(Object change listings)
____________

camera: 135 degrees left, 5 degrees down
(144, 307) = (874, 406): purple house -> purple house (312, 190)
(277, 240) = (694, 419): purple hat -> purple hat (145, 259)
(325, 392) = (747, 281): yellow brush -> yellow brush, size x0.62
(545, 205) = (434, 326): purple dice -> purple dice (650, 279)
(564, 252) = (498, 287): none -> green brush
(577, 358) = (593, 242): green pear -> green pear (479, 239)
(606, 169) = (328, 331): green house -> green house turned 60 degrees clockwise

____________

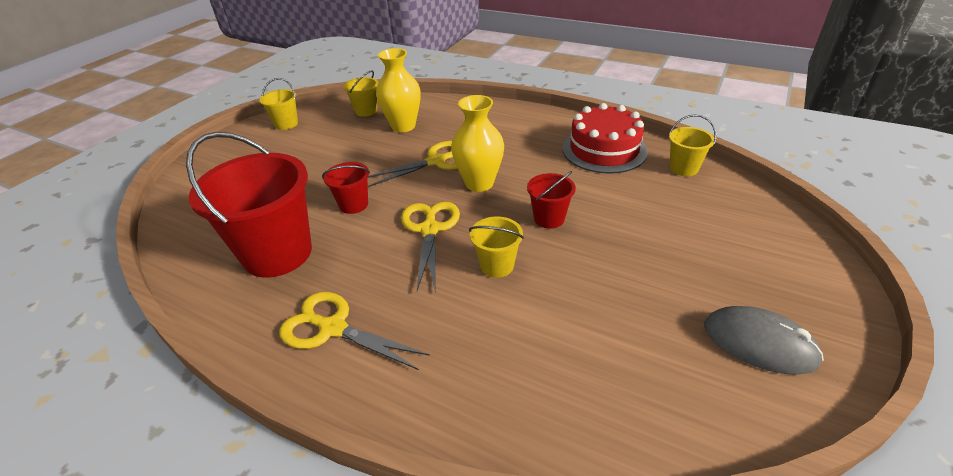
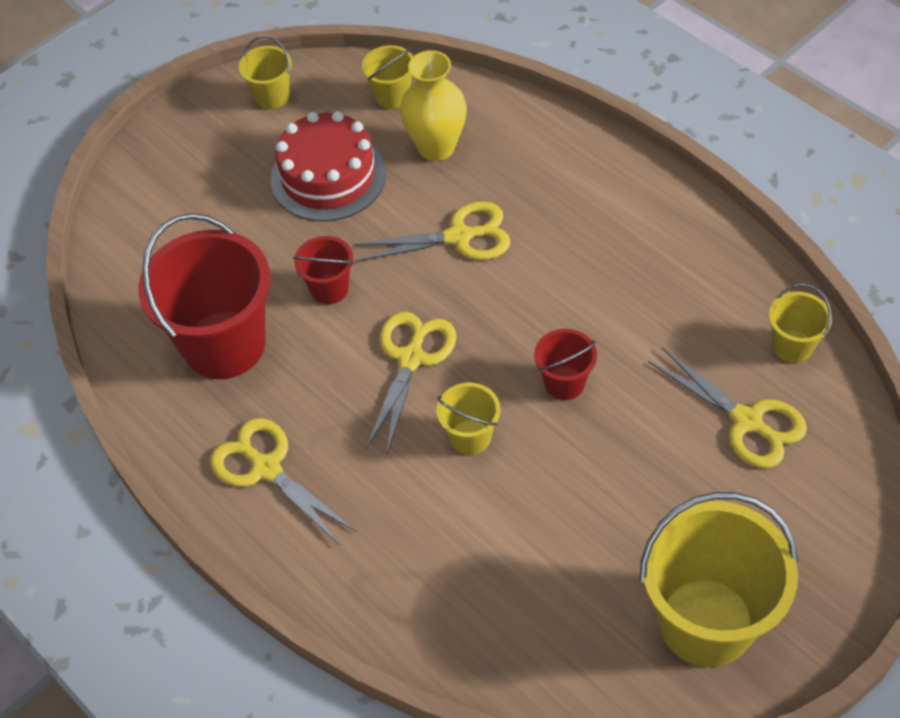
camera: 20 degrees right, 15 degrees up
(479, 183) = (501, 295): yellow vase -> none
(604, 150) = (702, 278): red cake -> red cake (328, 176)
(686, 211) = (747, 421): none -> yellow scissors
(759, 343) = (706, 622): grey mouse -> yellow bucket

____________

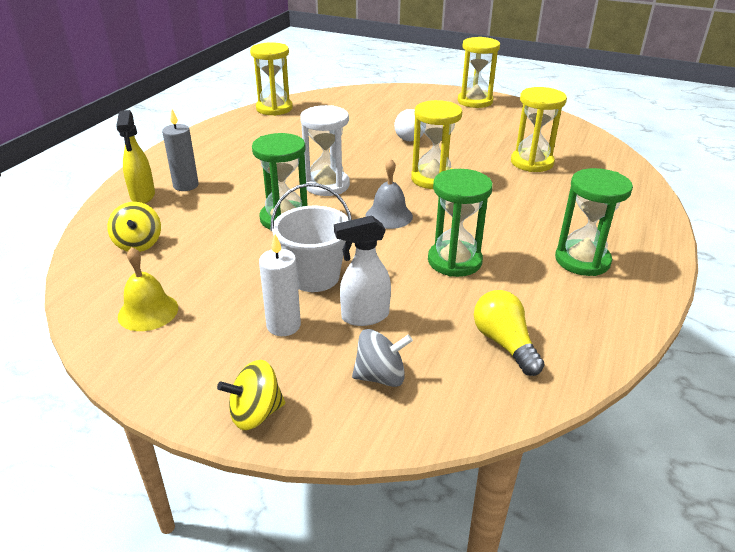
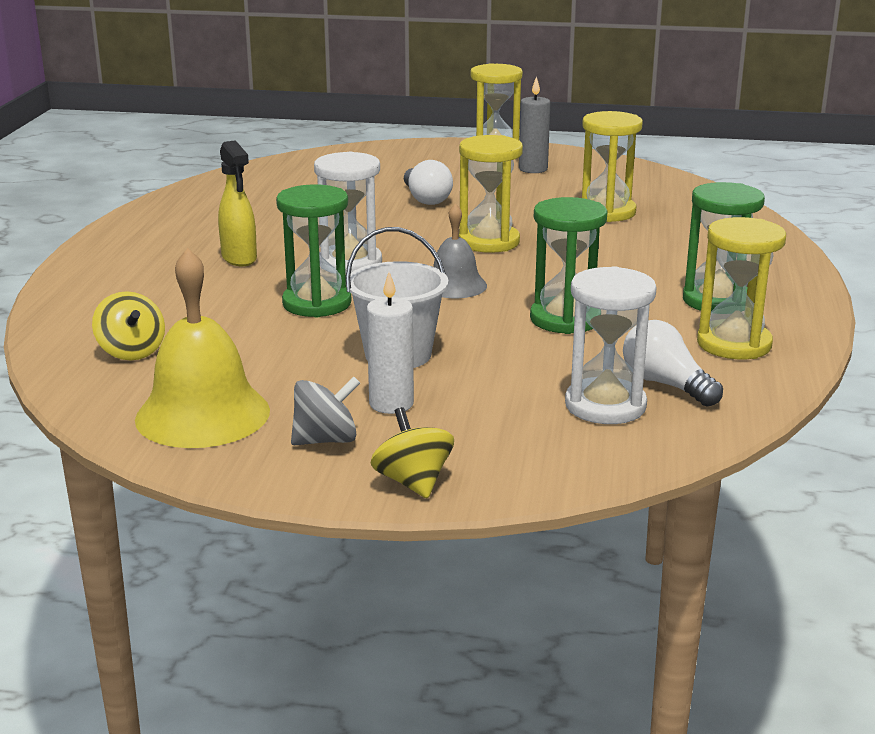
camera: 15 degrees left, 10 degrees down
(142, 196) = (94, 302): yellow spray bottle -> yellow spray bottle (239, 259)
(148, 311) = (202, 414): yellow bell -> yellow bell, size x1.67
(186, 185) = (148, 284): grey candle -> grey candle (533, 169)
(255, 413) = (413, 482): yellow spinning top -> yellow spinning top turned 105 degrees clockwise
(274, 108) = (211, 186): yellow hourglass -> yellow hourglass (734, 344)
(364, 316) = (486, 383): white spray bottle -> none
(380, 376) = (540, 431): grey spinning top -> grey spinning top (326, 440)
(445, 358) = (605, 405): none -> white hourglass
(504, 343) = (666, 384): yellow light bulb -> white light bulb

____________

Task to complete:
Would you copy out exactly the lines above that start at the one containing "(577, 358) = (593, 242): green" and end at the one containing "(606, 169) = (328, 331): green", inclusive?

Finished task:
(577, 358) = (593, 242): green pear -> green pear (479, 239)
(606, 169) = (328, 331): green house -> green house turned 60 degrees clockwise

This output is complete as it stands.